**EXERCISE:**
Lines to return, exactly: from the line with "C204: 2.2uF (plus" to the line with "R210: 3.3k (N002, N017) -> 3.3k (GND, N002)" in the entries below, both included.

**GIVEN ENTRIES:**

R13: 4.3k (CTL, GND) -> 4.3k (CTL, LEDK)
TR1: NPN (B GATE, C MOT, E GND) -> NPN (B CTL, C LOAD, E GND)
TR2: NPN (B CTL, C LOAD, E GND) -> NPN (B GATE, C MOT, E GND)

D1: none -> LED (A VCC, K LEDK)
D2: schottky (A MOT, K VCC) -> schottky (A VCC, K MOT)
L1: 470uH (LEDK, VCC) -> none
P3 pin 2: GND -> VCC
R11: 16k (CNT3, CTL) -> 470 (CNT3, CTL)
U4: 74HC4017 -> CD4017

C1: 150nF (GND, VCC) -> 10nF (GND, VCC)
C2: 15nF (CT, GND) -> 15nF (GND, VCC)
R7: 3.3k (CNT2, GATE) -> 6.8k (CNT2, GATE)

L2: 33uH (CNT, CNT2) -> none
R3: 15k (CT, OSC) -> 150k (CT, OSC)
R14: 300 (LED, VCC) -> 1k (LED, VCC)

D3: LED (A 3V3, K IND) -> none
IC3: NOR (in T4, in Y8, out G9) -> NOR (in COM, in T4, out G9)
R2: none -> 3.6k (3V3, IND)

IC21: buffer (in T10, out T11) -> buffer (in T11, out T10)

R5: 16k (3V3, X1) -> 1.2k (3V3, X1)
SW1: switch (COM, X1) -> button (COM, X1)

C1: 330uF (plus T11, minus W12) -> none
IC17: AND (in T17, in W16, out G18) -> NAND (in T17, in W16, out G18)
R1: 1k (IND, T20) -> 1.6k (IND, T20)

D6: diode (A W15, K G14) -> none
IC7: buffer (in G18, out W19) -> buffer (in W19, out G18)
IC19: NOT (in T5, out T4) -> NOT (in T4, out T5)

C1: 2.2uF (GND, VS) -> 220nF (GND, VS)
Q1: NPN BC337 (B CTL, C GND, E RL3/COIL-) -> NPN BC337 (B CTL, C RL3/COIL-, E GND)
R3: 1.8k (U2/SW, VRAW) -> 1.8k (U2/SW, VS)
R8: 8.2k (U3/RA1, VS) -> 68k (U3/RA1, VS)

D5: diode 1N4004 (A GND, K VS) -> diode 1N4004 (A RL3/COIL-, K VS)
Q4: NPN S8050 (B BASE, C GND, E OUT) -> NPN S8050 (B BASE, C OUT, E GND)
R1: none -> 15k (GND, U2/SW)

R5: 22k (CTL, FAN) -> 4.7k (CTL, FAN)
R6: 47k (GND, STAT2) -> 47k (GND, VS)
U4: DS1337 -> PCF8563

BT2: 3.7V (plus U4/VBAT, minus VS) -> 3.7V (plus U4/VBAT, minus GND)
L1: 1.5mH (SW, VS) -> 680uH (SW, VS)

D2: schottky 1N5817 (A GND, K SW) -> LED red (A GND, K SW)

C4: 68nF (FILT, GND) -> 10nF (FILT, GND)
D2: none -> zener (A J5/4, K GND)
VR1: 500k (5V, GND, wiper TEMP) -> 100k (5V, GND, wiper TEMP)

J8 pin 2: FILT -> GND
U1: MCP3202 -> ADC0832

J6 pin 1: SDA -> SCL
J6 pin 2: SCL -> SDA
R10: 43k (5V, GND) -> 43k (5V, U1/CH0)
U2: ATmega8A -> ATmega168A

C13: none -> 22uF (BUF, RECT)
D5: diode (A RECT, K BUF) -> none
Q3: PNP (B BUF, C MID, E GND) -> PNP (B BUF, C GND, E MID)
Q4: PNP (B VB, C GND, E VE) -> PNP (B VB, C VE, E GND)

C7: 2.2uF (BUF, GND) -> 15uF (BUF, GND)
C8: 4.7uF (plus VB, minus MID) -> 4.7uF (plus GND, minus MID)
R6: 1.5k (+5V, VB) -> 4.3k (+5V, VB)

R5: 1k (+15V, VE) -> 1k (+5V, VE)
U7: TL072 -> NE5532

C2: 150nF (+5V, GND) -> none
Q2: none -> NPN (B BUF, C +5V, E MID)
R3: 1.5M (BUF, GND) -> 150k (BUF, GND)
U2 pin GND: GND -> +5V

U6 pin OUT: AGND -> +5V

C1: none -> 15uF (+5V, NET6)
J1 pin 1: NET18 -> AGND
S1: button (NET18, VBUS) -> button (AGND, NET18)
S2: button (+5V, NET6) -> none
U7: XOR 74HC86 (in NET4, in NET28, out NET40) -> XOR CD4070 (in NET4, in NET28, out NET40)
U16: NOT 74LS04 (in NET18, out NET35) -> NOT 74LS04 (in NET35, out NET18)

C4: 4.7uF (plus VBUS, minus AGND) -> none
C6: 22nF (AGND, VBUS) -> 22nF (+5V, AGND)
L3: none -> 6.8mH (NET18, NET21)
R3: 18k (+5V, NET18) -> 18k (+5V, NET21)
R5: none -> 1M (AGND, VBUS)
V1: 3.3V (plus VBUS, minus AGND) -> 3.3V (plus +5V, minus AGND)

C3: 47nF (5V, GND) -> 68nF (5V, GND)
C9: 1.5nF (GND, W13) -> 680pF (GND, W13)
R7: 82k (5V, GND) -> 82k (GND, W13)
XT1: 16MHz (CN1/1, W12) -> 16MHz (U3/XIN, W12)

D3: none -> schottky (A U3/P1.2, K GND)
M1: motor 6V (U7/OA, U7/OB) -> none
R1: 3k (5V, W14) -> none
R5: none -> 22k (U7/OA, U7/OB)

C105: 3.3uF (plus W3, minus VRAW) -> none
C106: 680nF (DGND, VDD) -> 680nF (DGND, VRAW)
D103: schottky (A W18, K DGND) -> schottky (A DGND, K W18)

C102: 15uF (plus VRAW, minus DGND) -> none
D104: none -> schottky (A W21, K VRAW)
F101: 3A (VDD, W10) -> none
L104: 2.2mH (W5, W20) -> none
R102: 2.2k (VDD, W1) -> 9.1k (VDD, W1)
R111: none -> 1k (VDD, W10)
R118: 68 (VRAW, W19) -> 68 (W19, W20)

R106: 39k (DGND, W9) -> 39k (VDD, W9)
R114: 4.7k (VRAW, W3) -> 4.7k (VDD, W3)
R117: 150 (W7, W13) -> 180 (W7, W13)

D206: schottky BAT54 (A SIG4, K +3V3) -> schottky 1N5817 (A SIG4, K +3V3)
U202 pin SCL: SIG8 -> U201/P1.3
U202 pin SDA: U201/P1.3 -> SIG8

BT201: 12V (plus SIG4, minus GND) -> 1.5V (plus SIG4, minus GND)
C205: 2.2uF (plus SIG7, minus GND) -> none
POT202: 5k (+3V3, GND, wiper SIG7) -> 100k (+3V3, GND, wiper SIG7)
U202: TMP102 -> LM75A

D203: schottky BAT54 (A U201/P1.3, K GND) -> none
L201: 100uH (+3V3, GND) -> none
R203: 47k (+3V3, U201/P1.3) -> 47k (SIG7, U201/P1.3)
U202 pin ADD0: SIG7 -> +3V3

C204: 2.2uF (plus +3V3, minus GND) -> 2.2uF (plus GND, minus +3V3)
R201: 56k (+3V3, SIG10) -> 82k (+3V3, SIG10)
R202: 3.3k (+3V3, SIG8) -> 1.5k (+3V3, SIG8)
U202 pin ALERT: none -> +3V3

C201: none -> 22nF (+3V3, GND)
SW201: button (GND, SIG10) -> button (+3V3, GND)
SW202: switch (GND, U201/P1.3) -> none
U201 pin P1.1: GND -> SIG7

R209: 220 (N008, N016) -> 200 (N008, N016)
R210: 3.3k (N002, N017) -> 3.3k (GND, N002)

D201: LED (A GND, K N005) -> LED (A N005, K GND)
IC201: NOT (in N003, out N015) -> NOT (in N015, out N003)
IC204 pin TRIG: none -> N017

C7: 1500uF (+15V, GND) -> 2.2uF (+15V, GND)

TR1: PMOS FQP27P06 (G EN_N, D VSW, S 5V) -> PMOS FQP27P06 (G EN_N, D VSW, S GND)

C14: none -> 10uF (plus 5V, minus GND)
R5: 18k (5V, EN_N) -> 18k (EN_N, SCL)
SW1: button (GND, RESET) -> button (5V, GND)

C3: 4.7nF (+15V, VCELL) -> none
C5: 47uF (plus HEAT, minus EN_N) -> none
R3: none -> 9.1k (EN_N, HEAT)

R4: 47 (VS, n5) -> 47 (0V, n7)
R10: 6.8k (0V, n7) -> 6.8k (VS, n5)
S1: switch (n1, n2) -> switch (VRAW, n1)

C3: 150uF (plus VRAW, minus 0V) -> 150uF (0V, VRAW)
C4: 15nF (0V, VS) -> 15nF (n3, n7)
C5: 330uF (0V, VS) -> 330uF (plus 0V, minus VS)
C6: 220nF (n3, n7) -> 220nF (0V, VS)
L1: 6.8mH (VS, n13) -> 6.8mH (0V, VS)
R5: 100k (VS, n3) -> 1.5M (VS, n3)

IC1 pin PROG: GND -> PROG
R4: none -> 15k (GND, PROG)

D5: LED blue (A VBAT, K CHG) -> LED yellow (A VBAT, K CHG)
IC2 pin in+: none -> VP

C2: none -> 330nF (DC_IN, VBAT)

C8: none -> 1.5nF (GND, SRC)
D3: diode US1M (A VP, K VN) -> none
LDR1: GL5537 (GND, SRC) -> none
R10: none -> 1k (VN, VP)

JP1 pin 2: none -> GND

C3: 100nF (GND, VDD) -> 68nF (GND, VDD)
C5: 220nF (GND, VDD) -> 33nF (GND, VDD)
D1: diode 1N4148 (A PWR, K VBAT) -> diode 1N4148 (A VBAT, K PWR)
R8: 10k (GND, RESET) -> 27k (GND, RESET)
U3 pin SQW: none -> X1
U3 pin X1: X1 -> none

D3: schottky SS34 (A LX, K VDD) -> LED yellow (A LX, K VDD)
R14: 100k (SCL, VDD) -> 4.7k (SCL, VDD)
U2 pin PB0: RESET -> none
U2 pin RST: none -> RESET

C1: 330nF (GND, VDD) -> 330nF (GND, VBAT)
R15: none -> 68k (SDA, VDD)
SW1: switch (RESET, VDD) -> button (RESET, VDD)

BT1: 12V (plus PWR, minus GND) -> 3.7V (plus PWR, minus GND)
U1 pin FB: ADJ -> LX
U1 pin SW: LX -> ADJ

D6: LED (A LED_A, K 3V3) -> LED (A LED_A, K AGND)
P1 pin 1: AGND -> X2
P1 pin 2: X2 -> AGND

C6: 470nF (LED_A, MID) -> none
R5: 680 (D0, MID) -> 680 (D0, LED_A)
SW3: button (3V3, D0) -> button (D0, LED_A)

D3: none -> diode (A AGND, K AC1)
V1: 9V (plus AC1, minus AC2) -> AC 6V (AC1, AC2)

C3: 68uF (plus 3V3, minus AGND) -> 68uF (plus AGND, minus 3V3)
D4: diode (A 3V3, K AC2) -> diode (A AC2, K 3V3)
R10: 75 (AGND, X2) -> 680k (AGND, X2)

**EXERCISE ANSWER:**
C204: 2.2uF (plus +3V3, minus GND) -> 2.2uF (plus GND, minus +3V3)
R201: 56k (+3V3, SIG10) -> 82k (+3V3, SIG10)
R202: 3.3k (+3V3, SIG8) -> 1.5k (+3V3, SIG8)
U202 pin ALERT: none -> +3V3

C201: none -> 22nF (+3V3, GND)
SW201: button (GND, SIG10) -> button (+3V3, GND)
SW202: switch (GND, U201/P1.3) -> none
U201 pin P1.1: GND -> SIG7

R209: 220 (N008, N016) -> 200 (N008, N016)
R210: 3.3k (N002, N017) -> 3.3k (GND, N002)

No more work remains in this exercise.